● **Problem statement**
Word for word, restate the lines of the listing from the one that holds "black circle: (353, 112) -> (402, 43), moved" through the very last line, and nothing more.
---
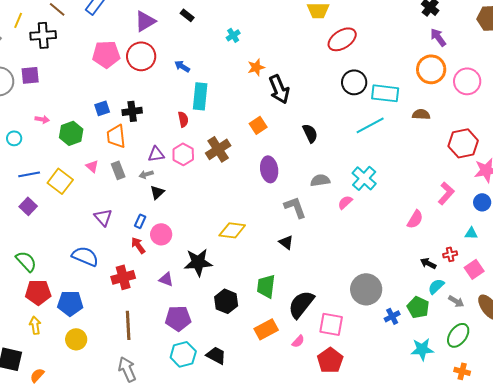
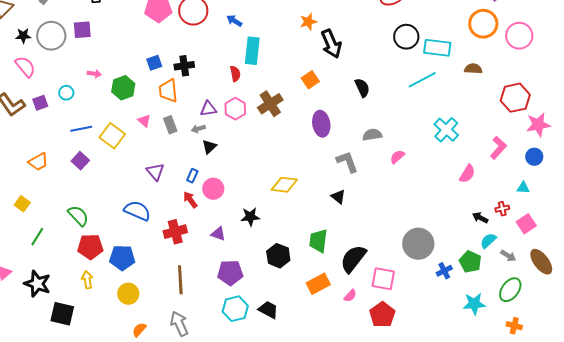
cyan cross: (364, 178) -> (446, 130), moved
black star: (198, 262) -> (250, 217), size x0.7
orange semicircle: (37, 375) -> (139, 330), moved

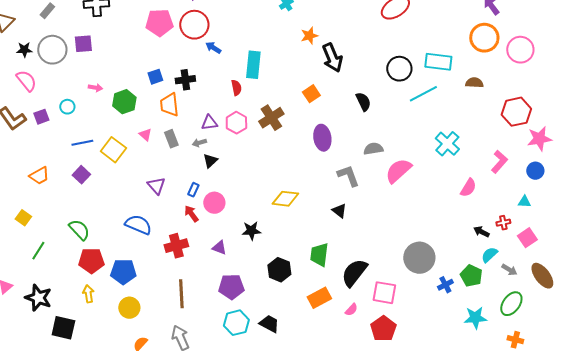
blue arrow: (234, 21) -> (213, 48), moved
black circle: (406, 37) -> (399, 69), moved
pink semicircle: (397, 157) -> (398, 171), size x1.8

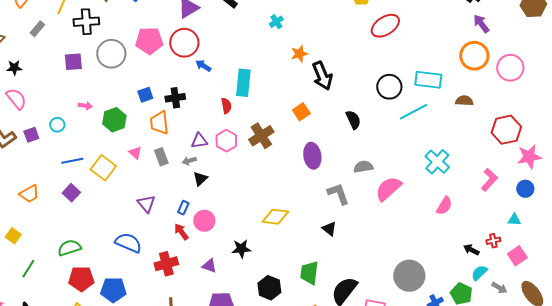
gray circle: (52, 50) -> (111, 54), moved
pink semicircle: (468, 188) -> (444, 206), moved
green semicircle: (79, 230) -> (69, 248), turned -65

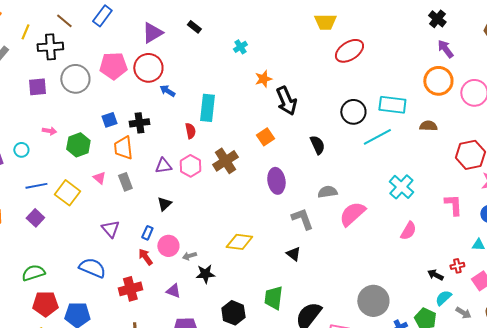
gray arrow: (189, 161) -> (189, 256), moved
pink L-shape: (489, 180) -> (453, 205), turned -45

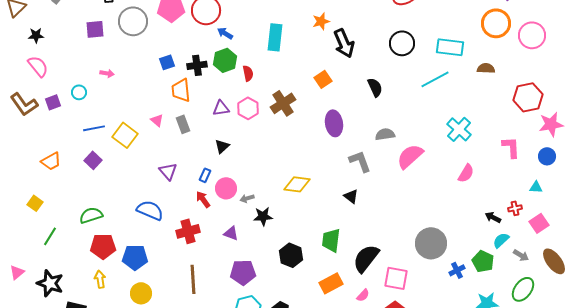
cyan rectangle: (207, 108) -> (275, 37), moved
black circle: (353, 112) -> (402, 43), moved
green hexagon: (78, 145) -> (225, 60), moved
---
● **Task answer**
black circle: (353, 112) -> (402, 43), moved
green hexagon: (78, 145) -> (225, 60), moved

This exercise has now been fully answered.